*THE TASK*
Among the entries beneath this sentence, how many lines include the word "none"? Only the number is wanted.

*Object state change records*
----------------------------------------
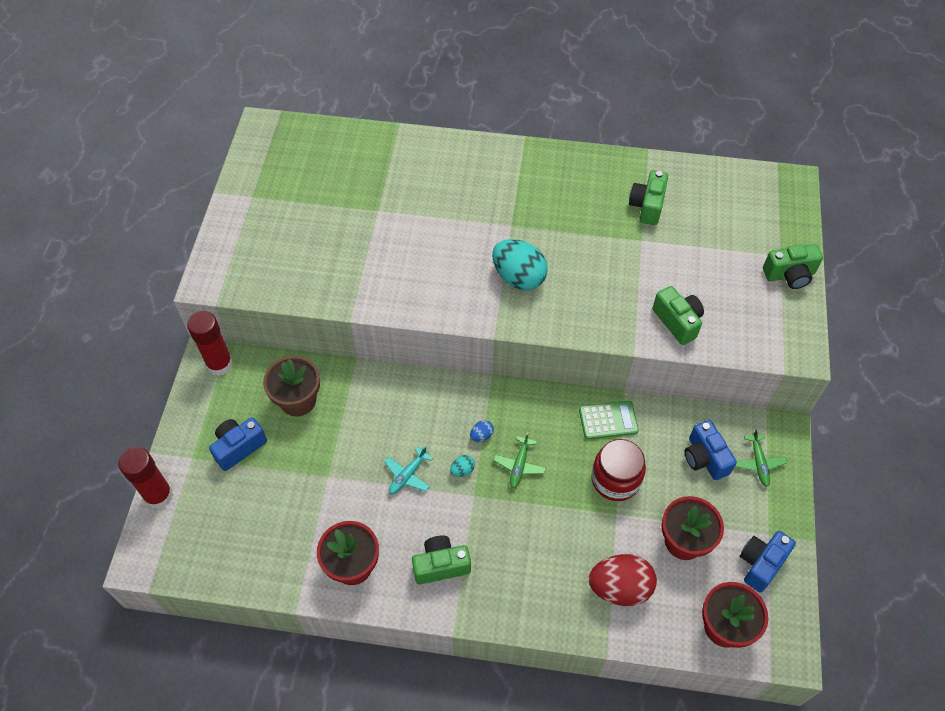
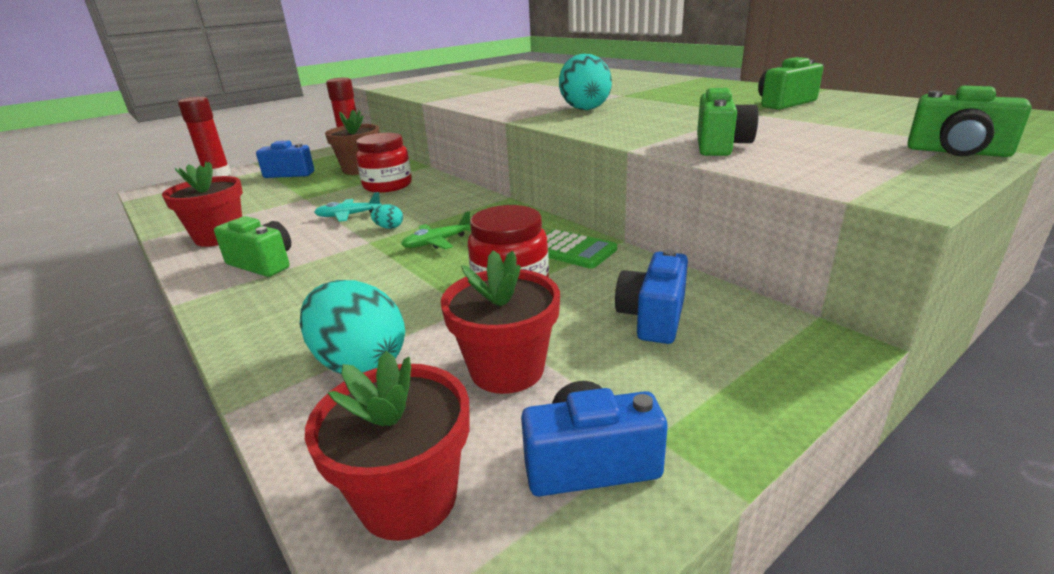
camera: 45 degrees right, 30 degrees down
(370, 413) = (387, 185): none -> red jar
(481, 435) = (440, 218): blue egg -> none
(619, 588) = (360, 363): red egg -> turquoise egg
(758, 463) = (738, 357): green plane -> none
----------------------------------------
*OUTPUT OF THE EXERCISE*
3